Before-and-after object lists

'''

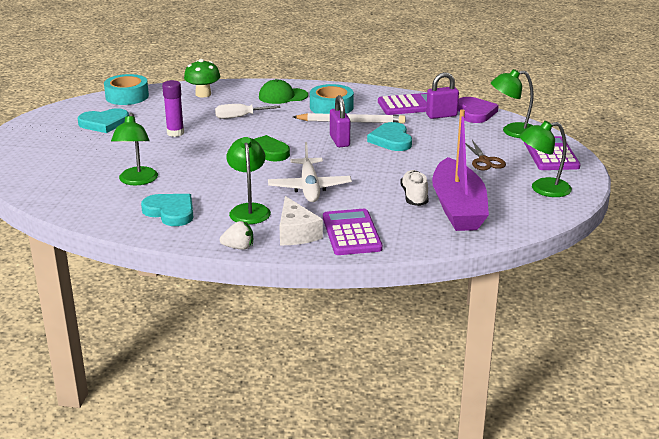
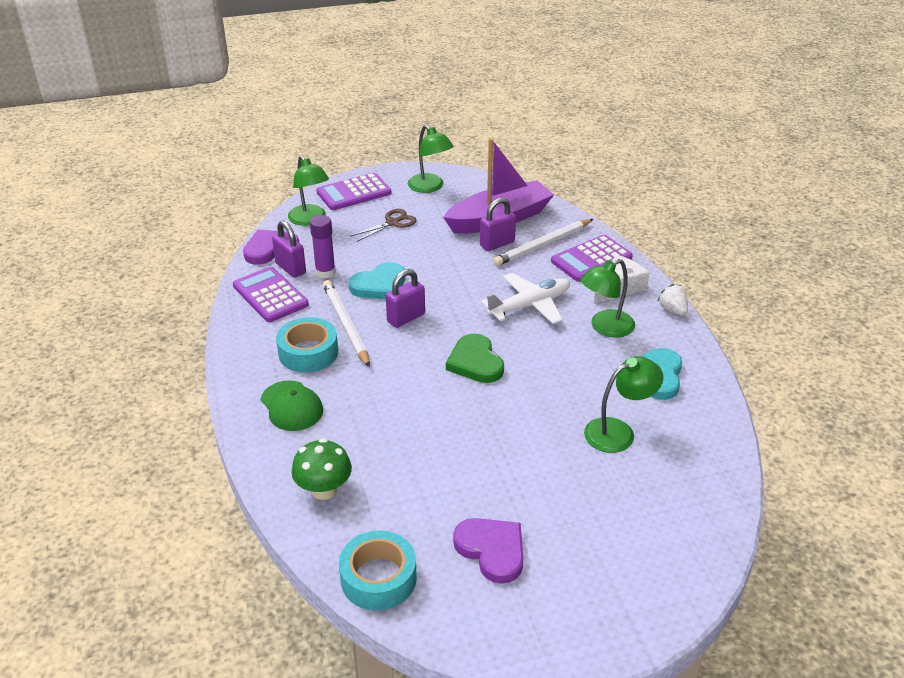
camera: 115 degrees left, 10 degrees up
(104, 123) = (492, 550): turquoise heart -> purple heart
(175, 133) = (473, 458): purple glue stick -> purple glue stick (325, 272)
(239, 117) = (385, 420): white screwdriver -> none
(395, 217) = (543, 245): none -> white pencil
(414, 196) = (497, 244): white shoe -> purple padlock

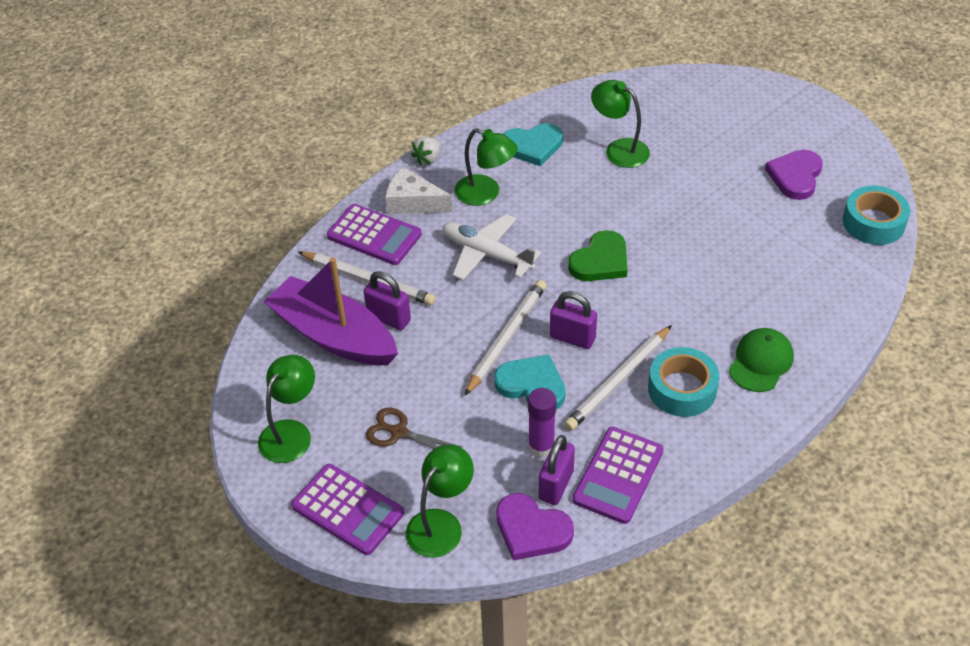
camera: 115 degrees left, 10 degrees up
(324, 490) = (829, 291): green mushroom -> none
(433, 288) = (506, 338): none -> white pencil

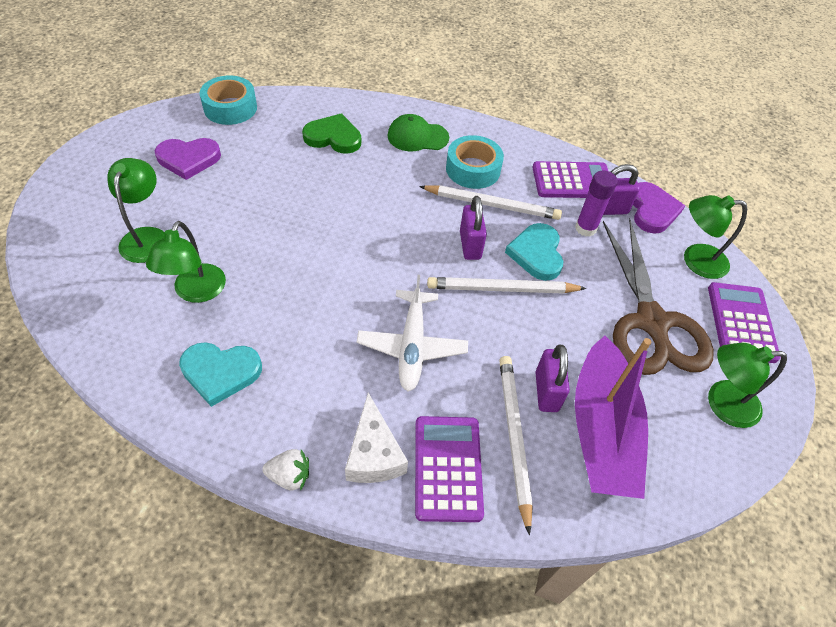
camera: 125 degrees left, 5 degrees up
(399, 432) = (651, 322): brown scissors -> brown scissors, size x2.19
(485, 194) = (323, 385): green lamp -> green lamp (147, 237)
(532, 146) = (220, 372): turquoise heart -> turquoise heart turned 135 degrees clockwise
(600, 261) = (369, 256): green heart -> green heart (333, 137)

'''

**Problem requirements:** Restate exactly the lines running from the line with "(485, 194) = (323, 385): green" to the end of the entries above, both ends included.

**Expected output:**
(485, 194) = (323, 385): green lamp -> green lamp (147, 237)
(532, 146) = (220, 372): turquoise heart -> turquoise heart turned 135 degrees clockwise
(600, 261) = (369, 256): green heart -> green heart (333, 137)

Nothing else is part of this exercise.